=== What is required ===
Go through the data below. List every line that holds the word "zener".

=== Data listing ===
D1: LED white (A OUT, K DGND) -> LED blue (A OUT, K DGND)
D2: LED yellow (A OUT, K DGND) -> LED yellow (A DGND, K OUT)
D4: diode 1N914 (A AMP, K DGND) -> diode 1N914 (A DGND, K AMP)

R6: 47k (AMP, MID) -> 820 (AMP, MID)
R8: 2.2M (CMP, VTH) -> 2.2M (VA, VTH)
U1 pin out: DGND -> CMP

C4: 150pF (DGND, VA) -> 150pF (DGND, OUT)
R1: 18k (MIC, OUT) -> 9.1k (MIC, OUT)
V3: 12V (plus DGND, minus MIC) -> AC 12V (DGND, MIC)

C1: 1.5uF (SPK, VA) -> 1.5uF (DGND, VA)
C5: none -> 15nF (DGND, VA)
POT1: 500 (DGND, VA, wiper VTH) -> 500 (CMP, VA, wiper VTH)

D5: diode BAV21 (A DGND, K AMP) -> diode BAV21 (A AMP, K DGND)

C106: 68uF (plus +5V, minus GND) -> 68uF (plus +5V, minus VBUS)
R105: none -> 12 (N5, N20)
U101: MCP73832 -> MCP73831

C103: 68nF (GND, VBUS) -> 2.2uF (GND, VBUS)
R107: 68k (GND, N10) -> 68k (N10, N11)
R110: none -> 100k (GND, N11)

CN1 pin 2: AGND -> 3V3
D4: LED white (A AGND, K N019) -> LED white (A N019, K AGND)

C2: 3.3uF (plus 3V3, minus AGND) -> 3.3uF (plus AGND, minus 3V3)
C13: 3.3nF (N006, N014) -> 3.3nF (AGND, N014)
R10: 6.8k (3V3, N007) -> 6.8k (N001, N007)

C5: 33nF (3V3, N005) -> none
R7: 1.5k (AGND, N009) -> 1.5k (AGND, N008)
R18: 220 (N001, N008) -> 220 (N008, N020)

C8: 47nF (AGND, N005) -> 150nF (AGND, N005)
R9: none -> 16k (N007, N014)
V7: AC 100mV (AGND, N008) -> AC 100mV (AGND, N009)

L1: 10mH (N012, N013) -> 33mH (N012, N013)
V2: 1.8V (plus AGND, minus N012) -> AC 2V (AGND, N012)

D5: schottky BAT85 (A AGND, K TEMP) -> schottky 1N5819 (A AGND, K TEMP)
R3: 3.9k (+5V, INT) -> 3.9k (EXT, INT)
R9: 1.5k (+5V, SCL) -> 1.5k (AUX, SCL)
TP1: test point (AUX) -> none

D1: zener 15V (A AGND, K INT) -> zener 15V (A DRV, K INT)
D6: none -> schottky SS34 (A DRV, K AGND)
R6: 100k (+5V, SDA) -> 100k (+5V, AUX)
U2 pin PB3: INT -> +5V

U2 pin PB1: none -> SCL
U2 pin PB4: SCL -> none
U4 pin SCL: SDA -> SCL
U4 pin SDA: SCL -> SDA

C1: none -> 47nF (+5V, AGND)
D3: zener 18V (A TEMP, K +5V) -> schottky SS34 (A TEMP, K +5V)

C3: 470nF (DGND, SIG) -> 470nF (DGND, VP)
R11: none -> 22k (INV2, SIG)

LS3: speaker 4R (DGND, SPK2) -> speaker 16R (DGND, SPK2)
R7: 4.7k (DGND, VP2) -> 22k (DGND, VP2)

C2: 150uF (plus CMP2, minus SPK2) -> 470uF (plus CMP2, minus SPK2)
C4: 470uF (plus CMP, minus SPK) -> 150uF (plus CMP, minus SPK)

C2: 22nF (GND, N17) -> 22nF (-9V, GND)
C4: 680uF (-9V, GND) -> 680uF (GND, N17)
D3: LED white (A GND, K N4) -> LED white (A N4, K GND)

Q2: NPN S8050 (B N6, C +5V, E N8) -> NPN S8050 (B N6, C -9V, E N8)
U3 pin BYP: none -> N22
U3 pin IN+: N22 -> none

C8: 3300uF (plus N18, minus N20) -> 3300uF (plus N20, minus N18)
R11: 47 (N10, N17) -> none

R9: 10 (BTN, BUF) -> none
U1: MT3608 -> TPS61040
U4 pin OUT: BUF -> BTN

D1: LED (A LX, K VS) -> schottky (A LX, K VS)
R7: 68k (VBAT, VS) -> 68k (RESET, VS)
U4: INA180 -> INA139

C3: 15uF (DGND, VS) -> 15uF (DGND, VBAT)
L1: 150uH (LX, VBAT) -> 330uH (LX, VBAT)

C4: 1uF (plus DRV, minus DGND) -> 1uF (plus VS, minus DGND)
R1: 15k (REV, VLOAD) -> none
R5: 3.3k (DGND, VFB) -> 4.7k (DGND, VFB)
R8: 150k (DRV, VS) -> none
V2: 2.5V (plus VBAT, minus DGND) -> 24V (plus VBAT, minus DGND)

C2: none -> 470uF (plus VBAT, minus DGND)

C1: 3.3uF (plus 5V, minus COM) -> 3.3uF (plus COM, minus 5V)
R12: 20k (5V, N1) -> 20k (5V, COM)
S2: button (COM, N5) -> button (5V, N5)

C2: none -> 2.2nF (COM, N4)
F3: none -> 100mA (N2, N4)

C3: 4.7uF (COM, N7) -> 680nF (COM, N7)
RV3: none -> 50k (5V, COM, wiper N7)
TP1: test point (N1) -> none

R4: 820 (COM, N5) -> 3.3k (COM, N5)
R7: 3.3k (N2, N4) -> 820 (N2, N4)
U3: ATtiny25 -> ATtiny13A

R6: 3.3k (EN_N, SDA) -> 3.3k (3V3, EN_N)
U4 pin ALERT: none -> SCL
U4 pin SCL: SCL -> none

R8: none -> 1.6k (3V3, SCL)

=== Solution to this task ===
D1: zener 15V (A AGND, K INT) -> zener 15V (A DRV, K INT)
D3: zener 18V (A TEMP, K +5V) -> schottky SS34 (A TEMP, K +5V)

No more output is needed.